JOB:
Images are to be left out; everything else in the listing should be repeated exactly.
#####
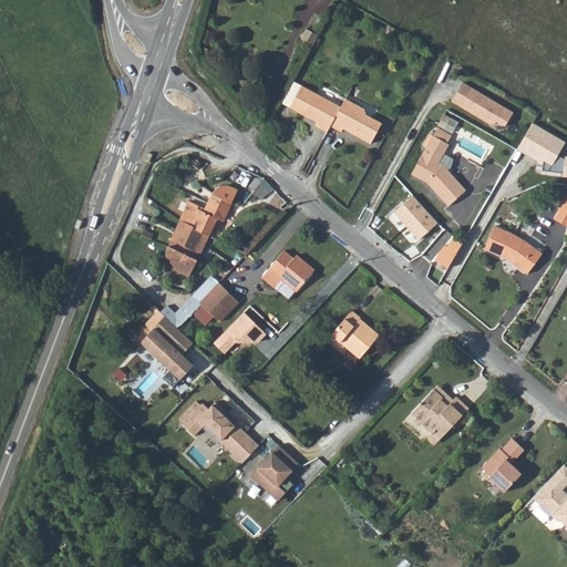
[(312,14),(298,40),(312,48),(326,22),(312,14)]
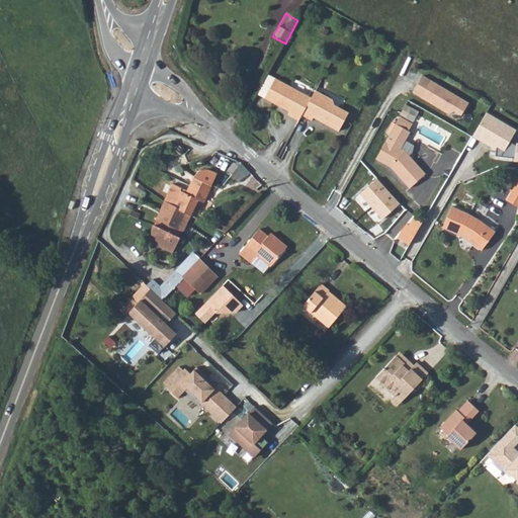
[(268,75),(257,95),(264,99),(275,79),(268,75)]
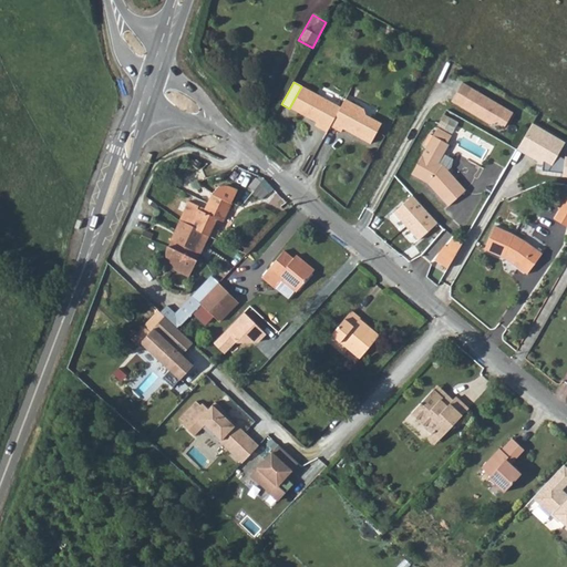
[(462,82),(457,92),(466,98),(461,106),(490,124),(497,122),(505,126),(513,113),(462,82)]
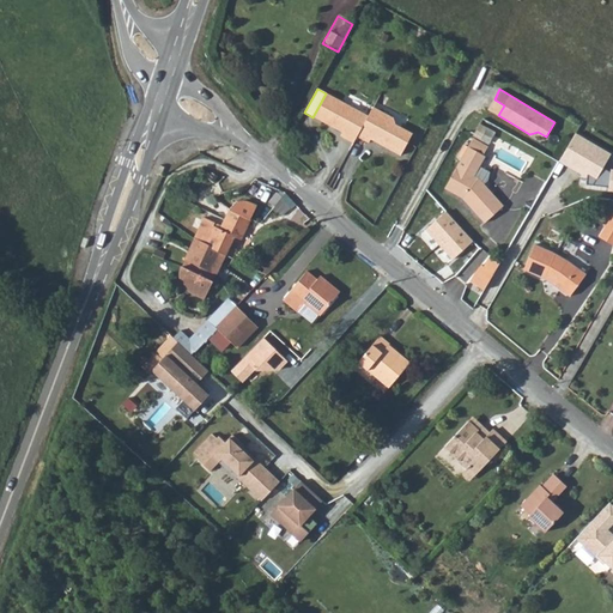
[(326,93),(313,117),(343,133),(340,137),(353,144),(357,138),(369,117),(326,93)]
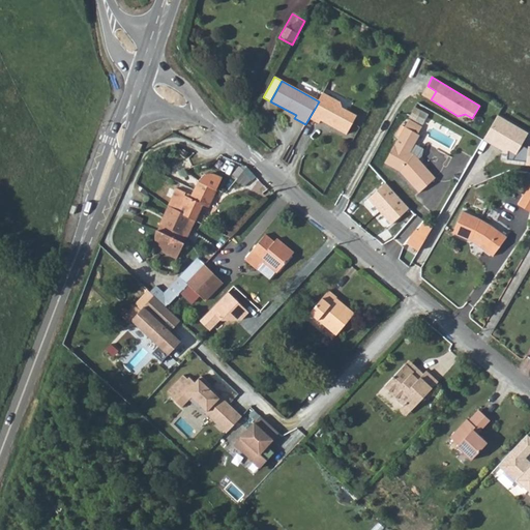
[(319,101),(308,119),(319,124),(321,121),(346,136),(356,116),(342,108),(341,104),(323,93),(319,101)]
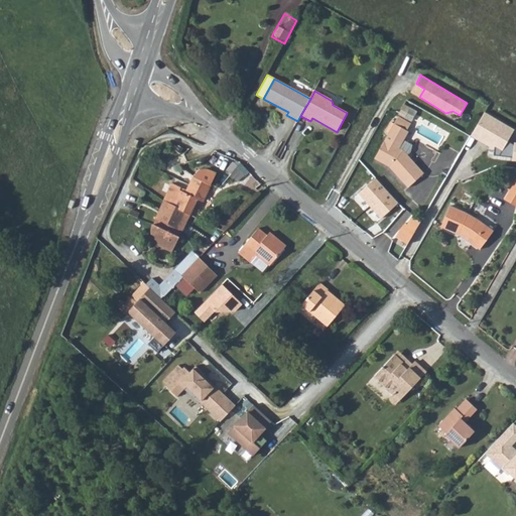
[(412,120),(417,109),(404,103),(399,114),(412,120)]
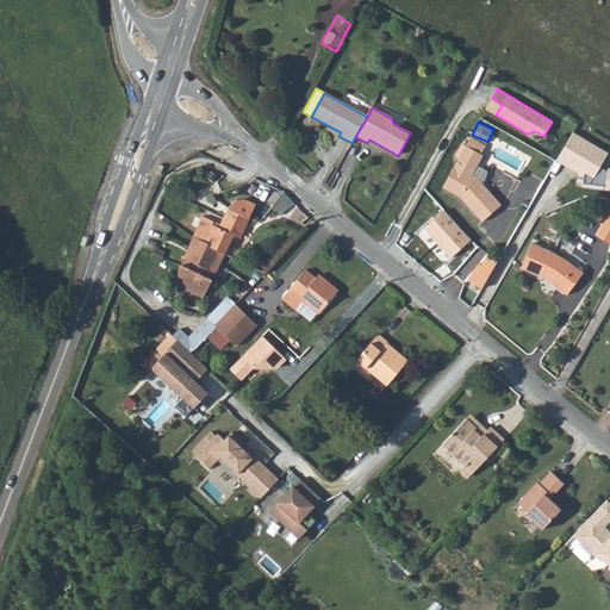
[(572,132),(555,160),(583,176),(583,184),(603,186),(603,190),(609,190),(609,168),(598,167),(607,154),(572,132)]
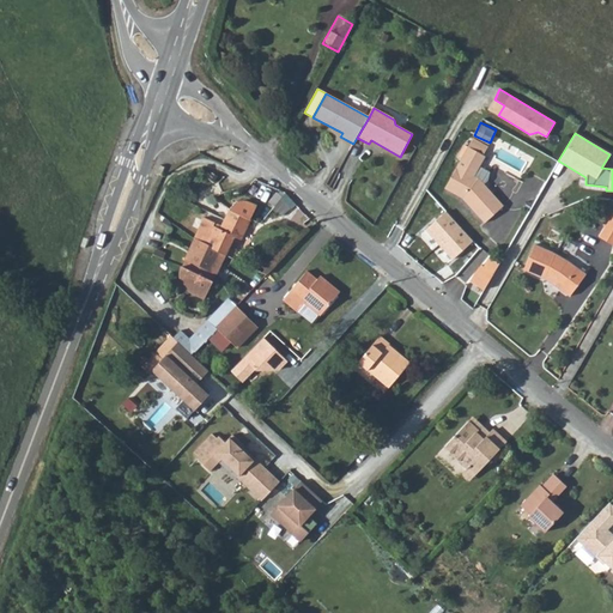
[(473,139),(462,161),(479,170),(486,157),(484,156),(489,147),(473,139)]
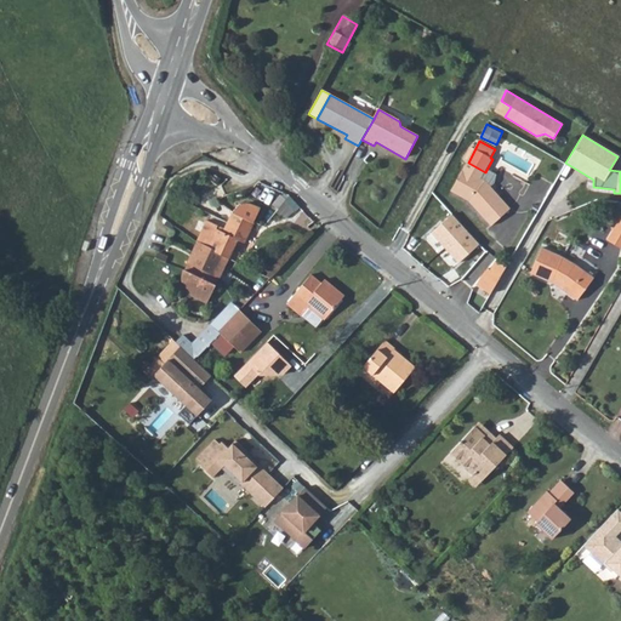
[(468,200),(490,224),(511,208),(486,182),(482,178),(485,172),(468,163),(453,191),(468,200)]
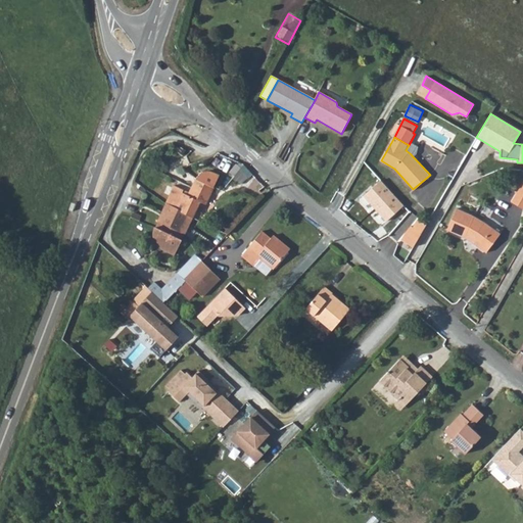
[(196,179),(214,187),(220,176),(210,172),(205,172),(201,173),(198,175),(196,179)]
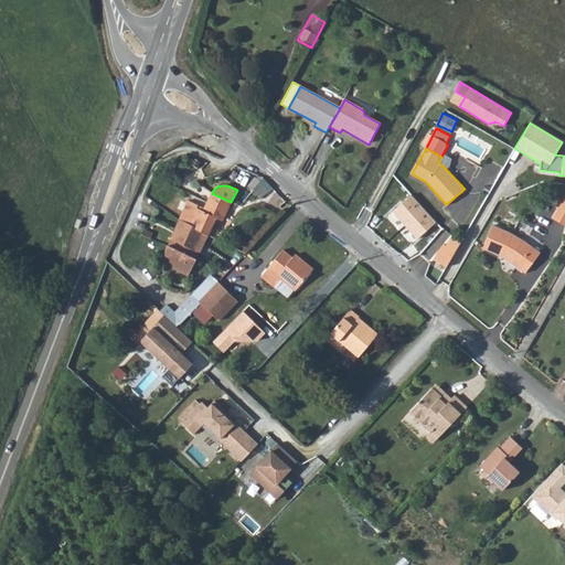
[(226,212),(231,202),(212,193),(208,202),(226,212)]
#####
RESPONSE TO THIS EXERCISE:
[(312,14),(298,40),(312,48),(326,22),(312,14)]
[(268,75),(257,95),(264,99),(275,79),(268,75)]
[(462,82),(457,92),(466,98),(461,106),(490,124),(497,122),(505,126),(513,113),(462,82)]
[(326,93),(313,117),(343,133),(340,137),(353,144),(357,138),(369,117),(326,93)]
[(319,101),(308,119),(319,124),(321,121),(346,136),(356,116),(342,108),(341,104),(323,93),(319,101)]
[(412,120),(417,109),(404,103),(399,114),(412,120)]
[(572,132),(555,160),(583,176),(583,184),(603,186),(603,190),(609,190),(609,168),(598,167),(607,154),(572,132)]
[(473,139),(462,161),(479,170),(486,157),(484,156),(489,147),(473,139)]
[(468,200),(490,224),(511,208),(486,182),(482,178),(485,172),(468,163),(453,191),(468,200)]
[(196,179),(214,187),(220,176),(210,172),(205,172),(201,173),(198,175),(196,179)]
[(226,212),(231,202),(212,193),(208,202),(226,212)]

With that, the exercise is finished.